● About this task: Give the number of lines in these entries that contain the string "spinning", with no further comment.

● Data:
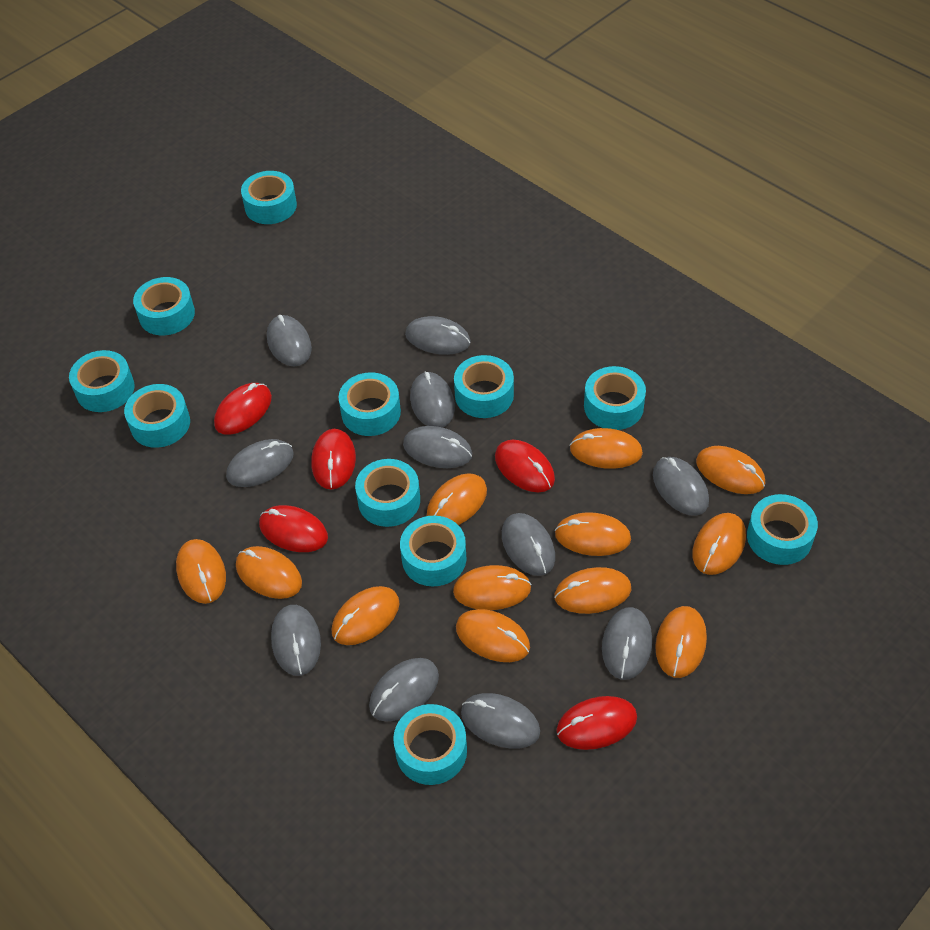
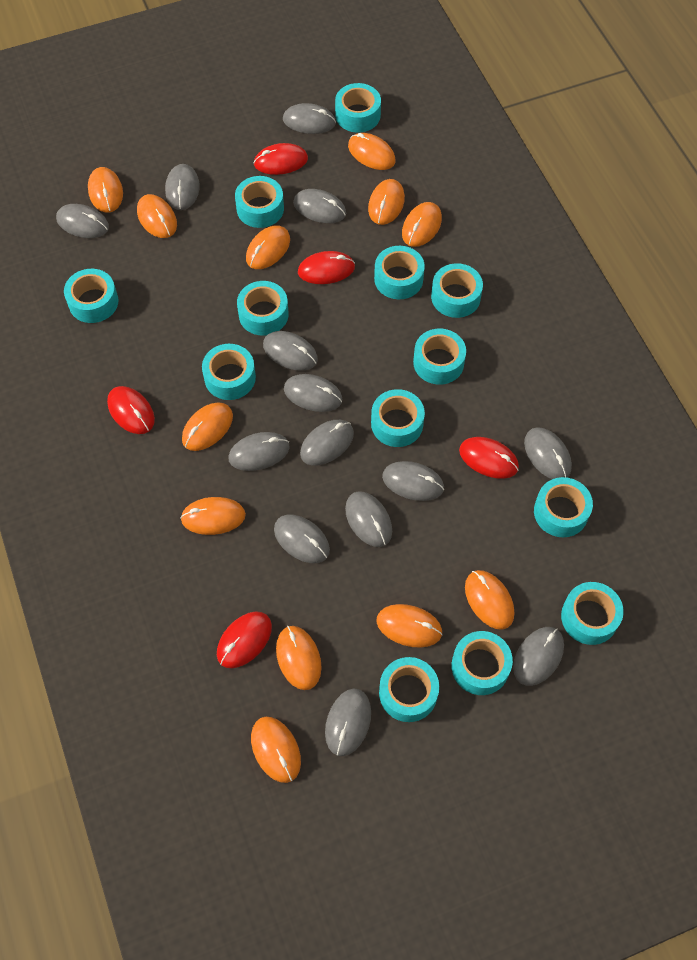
grey mouse: 11 -> 14
turquoise tape: 11 -> 13

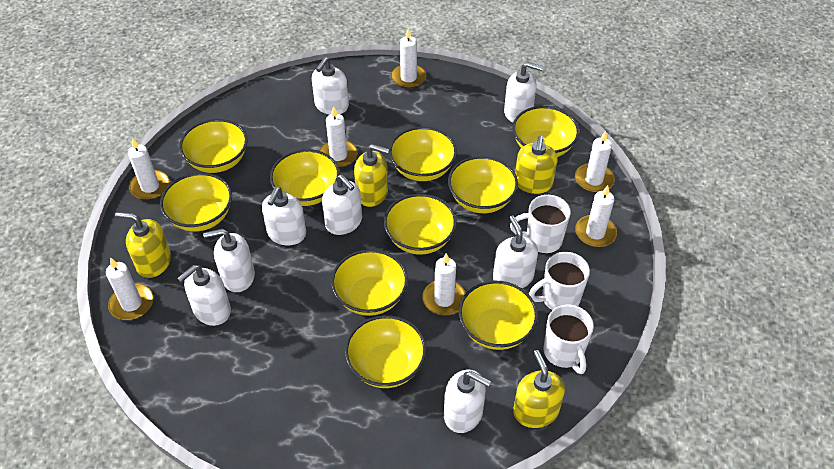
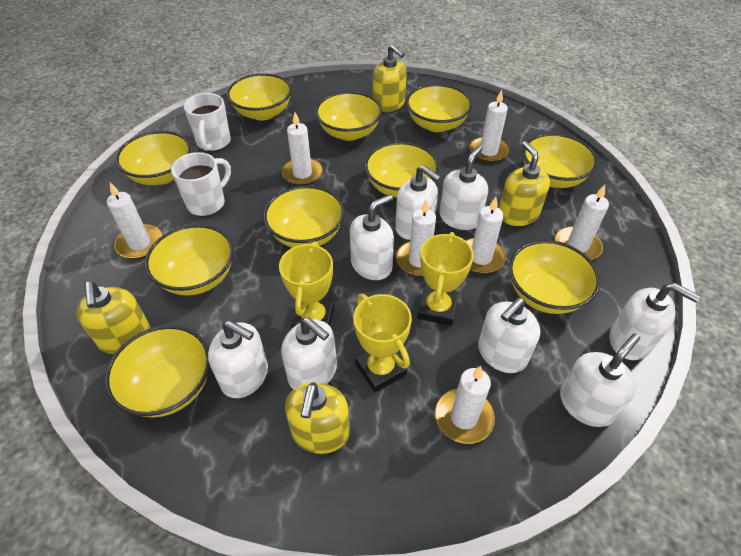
white mug: 3 -> 2
yellow trophy: 0 -> 3

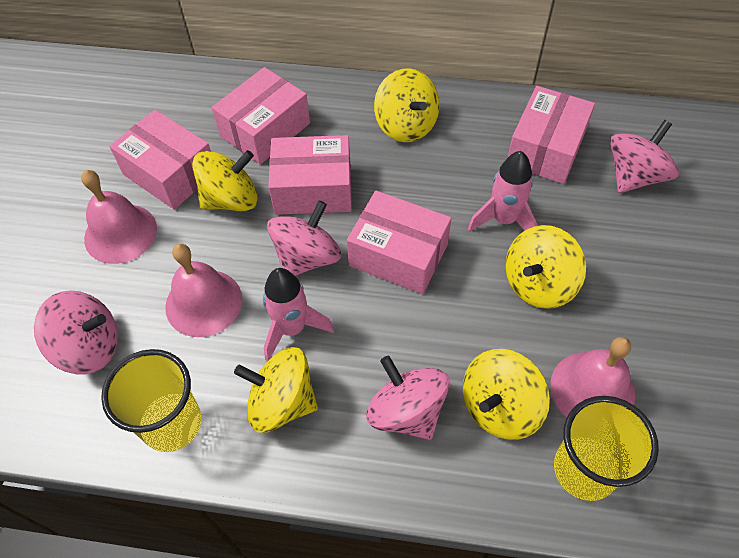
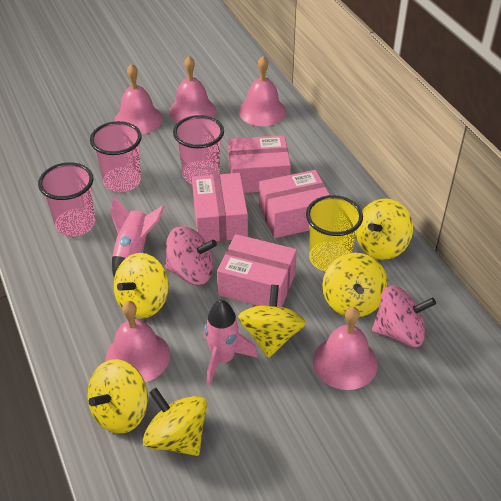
pink bell: 3 -> 5
pink box: 5 -> 4
pink cup: 0 -> 3
pink spinning top: 4 -> 2
yellow cup: 2 -> 1
yellow spinning top: 5 -> 6

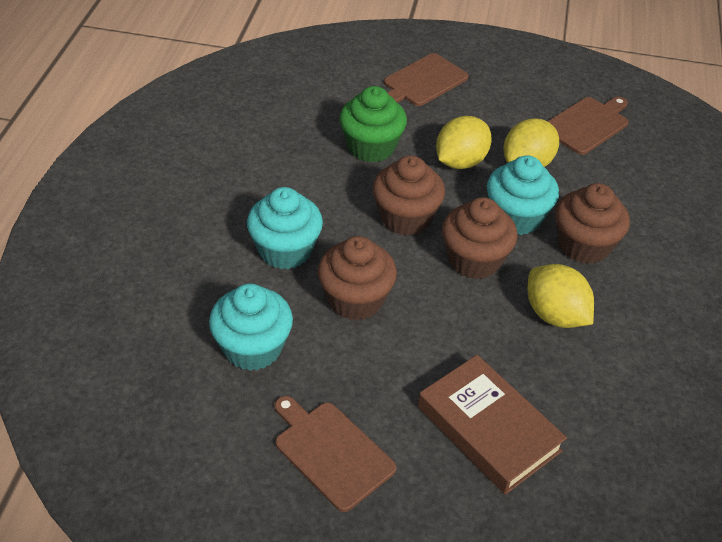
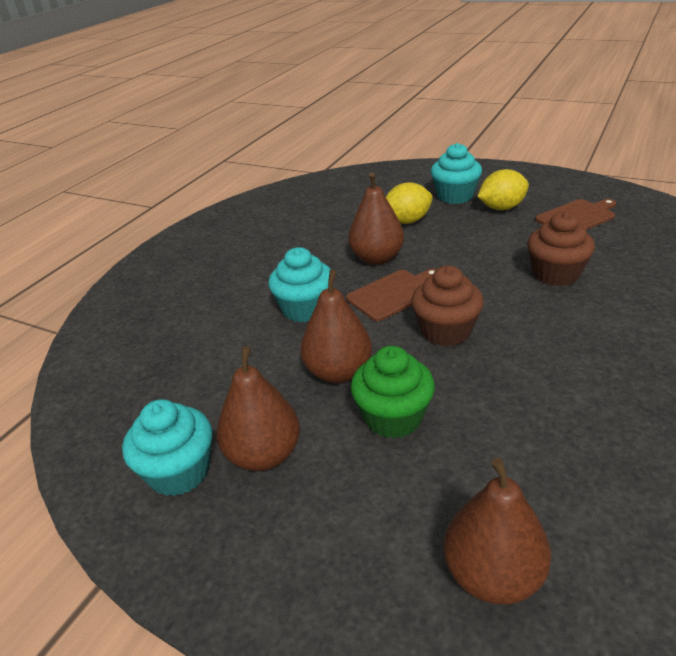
brown book: 1 -> 0
brown cupcake: 4 -> 2
brown cutting board: 3 -> 2
brown pear: 0 -> 4
yellow lemon: 3 -> 2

● Solution below: 2